### [What you will do]
Your answer must be an exact copy of the records below.
----- Data section -----
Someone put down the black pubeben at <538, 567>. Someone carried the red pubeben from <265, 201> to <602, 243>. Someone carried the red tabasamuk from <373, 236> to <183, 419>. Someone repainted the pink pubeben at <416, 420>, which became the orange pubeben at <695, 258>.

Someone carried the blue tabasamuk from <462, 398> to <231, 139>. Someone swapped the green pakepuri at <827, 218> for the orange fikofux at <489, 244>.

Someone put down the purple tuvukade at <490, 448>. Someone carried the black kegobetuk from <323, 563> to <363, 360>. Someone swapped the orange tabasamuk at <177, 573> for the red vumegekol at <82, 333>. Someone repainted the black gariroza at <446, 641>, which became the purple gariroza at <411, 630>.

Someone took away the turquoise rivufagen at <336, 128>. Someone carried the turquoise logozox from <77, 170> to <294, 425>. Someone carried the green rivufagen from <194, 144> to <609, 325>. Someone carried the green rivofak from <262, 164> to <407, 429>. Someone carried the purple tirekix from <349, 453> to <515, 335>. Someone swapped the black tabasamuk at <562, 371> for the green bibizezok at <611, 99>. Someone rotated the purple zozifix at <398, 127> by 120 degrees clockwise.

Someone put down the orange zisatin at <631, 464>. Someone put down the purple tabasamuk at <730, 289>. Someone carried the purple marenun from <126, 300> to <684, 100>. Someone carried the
-----
### [Task output]
Someone put down the black pubeben at <538, 567>. Someone carried the red pubeben from <265, 201> to <602, 243>. Someone carried the red tabasamuk from <373, 236> to <183, 419>. Someone repainted the pink pubeben at <416, 420>, which became the orange pubeben at <695, 258>.

Someone carried the blue tabasamuk from <462, 398> to <231, 139>. Someone swapped the green pakepuri at <827, 218> for the orange fikofux at <489, 244>.

Someone put down the purple tuvukade at <490, 448>. Someone carried the black kegobetuk from <323, 563> to <363, 360>. Someone swapped the orange tabasamuk at <177, 573> for the red vumegekol at <82, 333>. Someone repainted the black gariroza at <446, 641>, which became the purple gariroza at <411, 630>.

Someone took away the turquoise rivufagen at <336, 128>. Someone carried the turquoise logozox from <77, 170> to <294, 425>. Someone carried the green rivufagen from <194, 144> to <609, 325>. Someone carried the green rivofak from <262, 164> to <407, 429>. Someone carried the purple tirekix from <349, 453> to <515, 335>. Someone swapped the black tabasamuk at <562, 371> for the green bibizezok at <611, 99>. Someone rotated the purple zozifix at <398, 127> by 120 degrees clockwise.

Someone put down the orange zisatin at <631, 464>. Someone put down the purple tabasamuk at <730, 289>. Someone carried the purple marenun from <126, 300> to <684, 100>. Someone carried the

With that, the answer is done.